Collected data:
^^^^
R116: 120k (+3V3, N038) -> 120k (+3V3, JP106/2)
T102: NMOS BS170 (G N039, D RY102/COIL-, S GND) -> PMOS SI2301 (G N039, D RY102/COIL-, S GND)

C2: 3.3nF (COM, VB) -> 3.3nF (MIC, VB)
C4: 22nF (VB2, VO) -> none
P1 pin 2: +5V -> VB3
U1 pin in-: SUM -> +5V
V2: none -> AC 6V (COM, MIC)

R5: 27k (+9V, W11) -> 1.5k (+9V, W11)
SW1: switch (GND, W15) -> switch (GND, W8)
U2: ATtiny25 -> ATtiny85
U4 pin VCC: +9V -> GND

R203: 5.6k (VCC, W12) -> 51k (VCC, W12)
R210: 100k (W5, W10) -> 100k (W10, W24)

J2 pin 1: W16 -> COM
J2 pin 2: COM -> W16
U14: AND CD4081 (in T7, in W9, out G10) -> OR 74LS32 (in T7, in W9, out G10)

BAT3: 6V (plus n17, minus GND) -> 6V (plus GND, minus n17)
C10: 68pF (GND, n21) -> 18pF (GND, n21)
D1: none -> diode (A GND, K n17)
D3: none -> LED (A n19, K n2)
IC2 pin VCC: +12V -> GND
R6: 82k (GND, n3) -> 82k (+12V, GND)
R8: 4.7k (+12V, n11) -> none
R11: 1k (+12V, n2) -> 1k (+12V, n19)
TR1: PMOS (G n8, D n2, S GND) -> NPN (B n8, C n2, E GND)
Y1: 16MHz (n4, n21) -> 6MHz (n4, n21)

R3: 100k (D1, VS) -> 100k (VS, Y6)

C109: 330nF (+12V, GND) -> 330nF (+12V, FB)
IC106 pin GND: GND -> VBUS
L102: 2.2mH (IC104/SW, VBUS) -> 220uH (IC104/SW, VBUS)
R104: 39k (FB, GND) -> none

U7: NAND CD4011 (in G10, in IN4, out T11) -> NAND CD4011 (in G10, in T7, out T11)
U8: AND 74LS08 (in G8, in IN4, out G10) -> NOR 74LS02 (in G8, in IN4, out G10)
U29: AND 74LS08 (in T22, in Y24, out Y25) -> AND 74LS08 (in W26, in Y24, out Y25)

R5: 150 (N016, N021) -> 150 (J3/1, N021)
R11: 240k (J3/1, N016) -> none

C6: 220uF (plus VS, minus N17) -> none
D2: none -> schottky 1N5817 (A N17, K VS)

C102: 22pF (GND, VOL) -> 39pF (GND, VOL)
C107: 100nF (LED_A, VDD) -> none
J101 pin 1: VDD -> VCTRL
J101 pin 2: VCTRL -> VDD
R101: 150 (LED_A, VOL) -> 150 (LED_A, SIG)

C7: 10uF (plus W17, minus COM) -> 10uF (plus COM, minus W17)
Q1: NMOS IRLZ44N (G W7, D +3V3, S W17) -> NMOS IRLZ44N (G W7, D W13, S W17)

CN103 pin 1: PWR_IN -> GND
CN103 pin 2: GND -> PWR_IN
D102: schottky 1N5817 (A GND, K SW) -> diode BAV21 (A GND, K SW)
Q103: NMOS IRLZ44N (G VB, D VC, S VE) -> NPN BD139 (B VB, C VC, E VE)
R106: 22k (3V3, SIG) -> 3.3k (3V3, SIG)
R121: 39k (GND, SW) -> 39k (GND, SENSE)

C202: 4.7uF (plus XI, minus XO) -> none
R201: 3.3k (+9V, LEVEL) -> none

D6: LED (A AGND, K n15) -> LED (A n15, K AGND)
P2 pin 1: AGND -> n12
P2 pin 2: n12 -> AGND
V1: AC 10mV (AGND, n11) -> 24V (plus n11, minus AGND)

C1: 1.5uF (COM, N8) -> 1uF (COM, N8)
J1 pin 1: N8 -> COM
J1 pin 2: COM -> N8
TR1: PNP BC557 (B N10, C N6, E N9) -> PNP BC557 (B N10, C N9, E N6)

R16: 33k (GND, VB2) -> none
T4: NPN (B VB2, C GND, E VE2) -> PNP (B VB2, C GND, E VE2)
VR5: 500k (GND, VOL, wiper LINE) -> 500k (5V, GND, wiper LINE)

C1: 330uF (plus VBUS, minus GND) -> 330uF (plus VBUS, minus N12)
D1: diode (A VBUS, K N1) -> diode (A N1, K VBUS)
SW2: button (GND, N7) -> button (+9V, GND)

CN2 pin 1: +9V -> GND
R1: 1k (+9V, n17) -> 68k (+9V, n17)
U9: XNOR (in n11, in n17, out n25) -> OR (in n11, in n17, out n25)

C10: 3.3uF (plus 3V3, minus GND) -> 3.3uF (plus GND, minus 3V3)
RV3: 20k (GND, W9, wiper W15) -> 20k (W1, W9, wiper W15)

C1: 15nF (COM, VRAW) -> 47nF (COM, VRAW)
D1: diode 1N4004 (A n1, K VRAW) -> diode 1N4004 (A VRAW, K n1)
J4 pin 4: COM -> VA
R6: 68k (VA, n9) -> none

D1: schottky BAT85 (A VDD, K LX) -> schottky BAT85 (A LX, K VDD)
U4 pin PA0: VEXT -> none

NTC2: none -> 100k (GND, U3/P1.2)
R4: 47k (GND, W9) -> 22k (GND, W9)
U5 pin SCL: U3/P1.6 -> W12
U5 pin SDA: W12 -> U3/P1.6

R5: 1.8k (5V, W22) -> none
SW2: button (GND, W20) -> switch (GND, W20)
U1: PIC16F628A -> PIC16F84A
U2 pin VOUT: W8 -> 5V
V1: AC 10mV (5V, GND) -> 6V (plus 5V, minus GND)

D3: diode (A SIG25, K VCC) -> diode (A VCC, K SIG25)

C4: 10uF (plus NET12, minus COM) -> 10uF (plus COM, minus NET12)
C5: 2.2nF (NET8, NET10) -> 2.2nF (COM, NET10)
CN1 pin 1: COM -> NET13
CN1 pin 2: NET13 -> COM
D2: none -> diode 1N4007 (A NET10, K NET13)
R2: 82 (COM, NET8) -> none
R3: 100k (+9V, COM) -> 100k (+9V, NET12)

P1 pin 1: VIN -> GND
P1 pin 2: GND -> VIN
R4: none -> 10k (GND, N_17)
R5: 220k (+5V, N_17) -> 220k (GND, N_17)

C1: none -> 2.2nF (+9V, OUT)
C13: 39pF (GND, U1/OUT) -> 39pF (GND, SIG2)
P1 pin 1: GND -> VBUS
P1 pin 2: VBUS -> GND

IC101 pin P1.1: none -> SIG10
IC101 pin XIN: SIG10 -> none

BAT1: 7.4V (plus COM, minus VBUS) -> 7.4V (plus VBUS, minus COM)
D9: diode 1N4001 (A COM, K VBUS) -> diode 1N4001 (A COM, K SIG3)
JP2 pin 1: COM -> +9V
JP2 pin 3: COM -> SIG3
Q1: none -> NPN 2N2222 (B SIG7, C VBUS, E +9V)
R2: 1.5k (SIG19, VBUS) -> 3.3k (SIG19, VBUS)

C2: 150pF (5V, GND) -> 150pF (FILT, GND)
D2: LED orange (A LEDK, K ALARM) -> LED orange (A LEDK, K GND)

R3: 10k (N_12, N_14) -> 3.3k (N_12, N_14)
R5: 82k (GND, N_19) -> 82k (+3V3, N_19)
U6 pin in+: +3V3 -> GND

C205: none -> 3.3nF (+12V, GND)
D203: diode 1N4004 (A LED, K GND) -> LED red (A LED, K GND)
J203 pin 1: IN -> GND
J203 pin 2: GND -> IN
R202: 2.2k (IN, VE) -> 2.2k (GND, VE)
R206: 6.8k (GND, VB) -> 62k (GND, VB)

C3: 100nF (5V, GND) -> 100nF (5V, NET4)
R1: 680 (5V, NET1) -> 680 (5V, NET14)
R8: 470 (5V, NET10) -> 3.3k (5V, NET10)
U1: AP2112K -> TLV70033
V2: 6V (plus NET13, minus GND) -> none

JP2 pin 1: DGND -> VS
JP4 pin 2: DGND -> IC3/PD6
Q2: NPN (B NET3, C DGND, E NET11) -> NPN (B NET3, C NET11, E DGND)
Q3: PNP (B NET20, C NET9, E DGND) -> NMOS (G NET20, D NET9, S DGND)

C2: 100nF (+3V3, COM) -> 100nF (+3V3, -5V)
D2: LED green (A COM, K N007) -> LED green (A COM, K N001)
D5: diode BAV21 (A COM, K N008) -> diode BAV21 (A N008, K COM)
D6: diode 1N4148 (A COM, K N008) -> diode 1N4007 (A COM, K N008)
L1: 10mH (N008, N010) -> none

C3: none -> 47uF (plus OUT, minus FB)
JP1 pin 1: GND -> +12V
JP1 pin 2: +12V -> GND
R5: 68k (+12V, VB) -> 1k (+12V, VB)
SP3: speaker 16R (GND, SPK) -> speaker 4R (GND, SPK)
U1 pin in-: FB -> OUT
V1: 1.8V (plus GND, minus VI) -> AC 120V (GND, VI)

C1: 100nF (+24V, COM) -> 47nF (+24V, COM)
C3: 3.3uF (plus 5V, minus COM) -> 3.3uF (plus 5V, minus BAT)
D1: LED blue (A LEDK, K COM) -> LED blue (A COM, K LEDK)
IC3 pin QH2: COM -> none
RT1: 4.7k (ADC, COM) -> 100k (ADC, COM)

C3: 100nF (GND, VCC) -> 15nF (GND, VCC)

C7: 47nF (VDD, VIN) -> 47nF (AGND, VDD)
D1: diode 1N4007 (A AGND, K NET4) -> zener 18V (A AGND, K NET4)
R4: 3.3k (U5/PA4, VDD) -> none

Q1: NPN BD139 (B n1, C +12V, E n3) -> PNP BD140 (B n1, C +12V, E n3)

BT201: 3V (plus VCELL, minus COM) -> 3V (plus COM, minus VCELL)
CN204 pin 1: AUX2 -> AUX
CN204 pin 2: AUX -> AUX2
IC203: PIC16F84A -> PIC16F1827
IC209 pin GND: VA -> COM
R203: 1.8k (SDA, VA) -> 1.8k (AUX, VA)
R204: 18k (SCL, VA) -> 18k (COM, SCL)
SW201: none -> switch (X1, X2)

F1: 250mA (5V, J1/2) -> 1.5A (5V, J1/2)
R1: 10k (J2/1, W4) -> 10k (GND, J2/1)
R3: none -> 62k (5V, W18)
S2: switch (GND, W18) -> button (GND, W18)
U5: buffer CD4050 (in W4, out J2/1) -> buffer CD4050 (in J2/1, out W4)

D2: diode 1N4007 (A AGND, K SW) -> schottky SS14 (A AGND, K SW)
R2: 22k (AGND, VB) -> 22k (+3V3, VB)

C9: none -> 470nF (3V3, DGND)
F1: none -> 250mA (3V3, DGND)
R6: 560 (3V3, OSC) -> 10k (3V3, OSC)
^^^^
### Work instructions
Tally every line of the entries that contains the word "AGND", and respond with that number only.

### Completed task
8